- Task objective -
Identify each line below containing the string "NAND" and copy it.
--- Records to process Enclosed Below ---
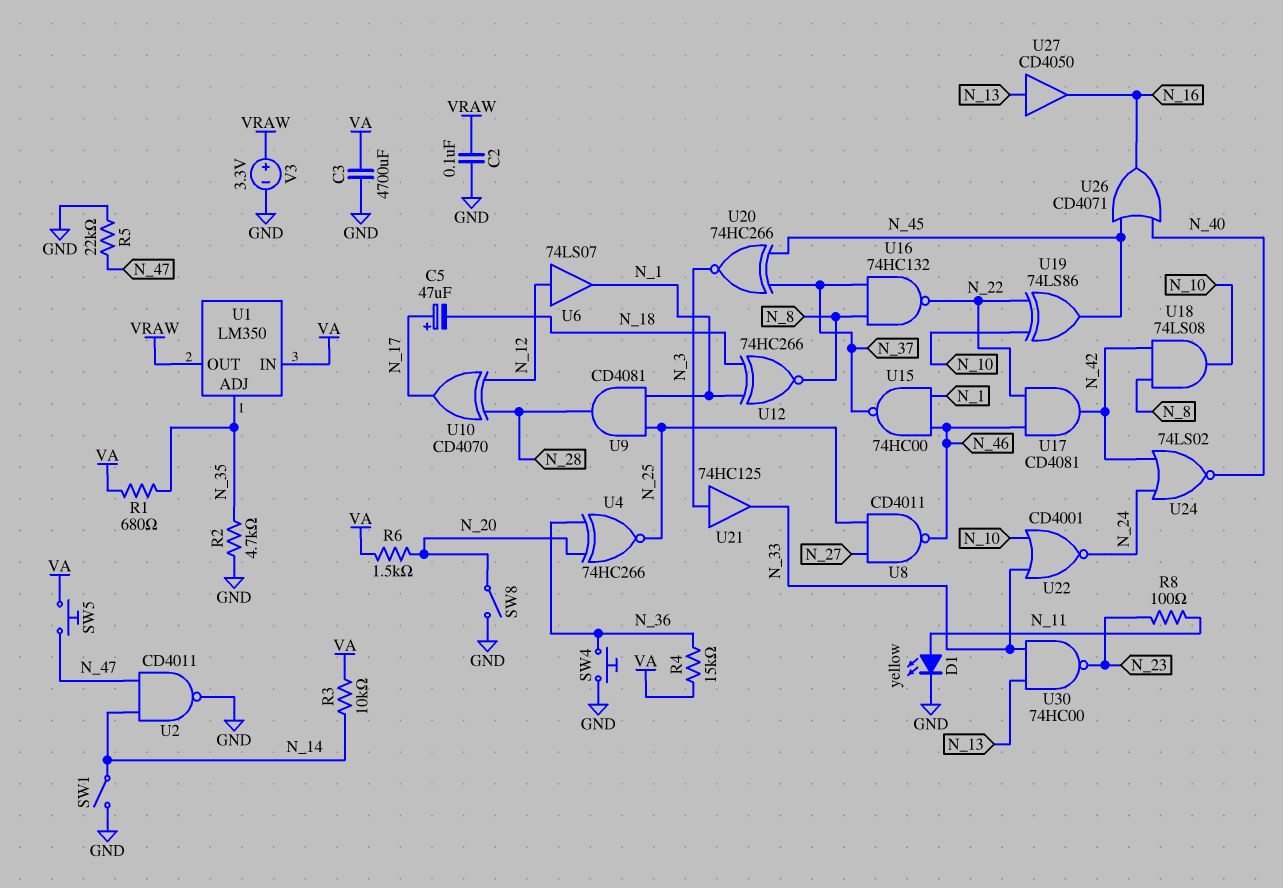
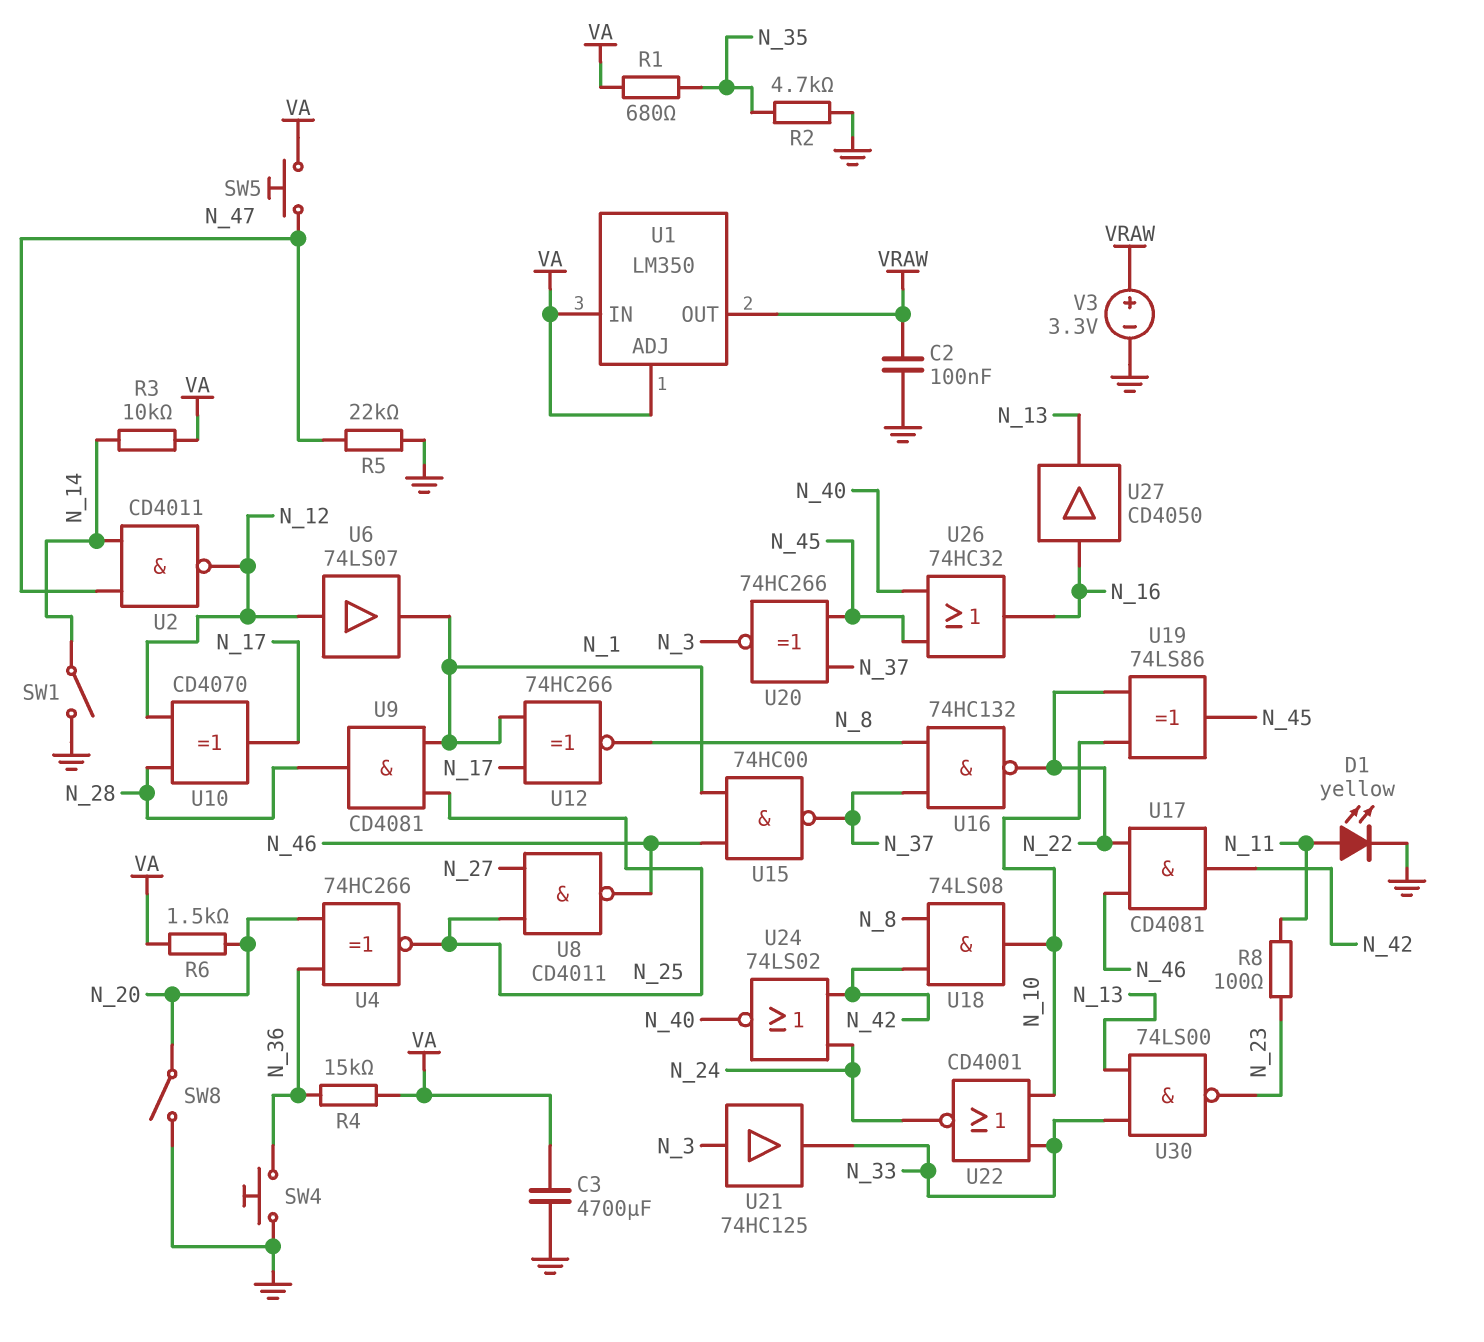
C5: 47uF (plus N_17, minus N_18) -> none
U1 pin ADJ: N_35 -> VA
U2: NAND CD4011 (in N_14, in N_47, out GND) -> NAND CD4011 (in N_14, in N_47, out N_12)
U12: XNOR 74HC266 (in N_1, in N_18, out N_8) -> XNOR 74HC266 (in N_1, in N_17, out N_8)
U26: OR CD4071 (in N_40, in N_45, out N_16) -> OR 74HC32 (in N_40, in N_45, out N_16)
U27: buffer CD4050 (in N_13, out N_16) -> buffer CD4050 (in N_16, out N_13)
U30: NAND 74HC00 (in N_13, in N_33, out N_23) -> NAND 74LS00 (in N_13, in N_33, out N_23)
--- End of Enclosed Records to process ---
- Final answer -
U2: NAND CD4011 (in N_14, in N_47, out GND) -> NAND CD4011 (in N_14, in N_47, out N_12)
U30: NAND 74HC00 (in N_13, in N_33, out N_23) -> NAND 74LS00 (in N_13, in N_33, out N_23)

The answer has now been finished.